Problem: Count every line of these entries that holds the word "KEYS", and reply with the number only.
--- Extracted entries ---
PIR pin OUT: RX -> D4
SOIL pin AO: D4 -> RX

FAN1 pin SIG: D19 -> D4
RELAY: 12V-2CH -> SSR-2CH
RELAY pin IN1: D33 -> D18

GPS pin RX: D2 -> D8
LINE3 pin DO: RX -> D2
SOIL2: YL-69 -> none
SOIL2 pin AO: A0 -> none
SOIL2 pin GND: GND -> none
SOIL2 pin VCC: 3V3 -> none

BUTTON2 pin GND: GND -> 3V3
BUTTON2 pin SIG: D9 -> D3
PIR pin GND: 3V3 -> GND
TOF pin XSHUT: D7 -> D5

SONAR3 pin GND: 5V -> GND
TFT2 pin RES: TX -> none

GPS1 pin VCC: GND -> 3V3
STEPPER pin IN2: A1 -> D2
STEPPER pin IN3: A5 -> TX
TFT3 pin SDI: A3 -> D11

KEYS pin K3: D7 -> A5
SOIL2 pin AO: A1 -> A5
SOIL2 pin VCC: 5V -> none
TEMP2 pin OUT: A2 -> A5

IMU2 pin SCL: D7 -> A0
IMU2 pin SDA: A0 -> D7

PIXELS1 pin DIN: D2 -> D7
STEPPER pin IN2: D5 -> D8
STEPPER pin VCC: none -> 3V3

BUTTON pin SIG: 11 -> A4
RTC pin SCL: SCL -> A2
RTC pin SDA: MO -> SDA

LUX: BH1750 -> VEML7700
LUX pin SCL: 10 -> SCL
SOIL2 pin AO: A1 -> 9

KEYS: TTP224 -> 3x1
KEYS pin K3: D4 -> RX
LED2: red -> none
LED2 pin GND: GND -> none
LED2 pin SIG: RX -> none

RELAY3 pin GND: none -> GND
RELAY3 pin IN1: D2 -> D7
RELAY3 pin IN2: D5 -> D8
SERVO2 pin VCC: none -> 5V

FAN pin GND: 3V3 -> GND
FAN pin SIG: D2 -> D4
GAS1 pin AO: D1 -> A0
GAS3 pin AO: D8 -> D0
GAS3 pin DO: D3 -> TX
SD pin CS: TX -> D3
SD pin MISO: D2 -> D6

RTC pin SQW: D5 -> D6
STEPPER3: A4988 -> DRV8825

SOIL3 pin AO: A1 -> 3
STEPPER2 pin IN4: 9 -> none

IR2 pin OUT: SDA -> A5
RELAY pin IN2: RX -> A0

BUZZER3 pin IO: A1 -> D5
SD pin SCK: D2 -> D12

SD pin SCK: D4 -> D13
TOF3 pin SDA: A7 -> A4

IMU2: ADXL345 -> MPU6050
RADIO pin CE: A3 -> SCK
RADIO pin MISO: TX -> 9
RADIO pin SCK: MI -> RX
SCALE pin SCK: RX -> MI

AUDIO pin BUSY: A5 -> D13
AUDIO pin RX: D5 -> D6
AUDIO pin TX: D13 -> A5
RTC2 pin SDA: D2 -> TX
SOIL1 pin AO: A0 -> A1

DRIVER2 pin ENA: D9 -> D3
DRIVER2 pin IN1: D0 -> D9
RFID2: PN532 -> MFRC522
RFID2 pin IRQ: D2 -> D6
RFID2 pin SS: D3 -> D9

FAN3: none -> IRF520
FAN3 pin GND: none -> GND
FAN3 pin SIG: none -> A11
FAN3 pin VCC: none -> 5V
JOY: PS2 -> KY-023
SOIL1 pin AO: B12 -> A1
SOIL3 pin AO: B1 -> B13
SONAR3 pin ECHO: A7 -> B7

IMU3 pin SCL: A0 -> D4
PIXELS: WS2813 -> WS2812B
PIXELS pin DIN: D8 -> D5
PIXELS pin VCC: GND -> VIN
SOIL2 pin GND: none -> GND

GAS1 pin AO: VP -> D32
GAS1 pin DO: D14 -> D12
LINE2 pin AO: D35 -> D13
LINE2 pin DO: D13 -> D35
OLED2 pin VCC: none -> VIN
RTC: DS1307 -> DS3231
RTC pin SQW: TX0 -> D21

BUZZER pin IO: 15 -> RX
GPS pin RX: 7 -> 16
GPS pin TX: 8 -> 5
---
Written response: 3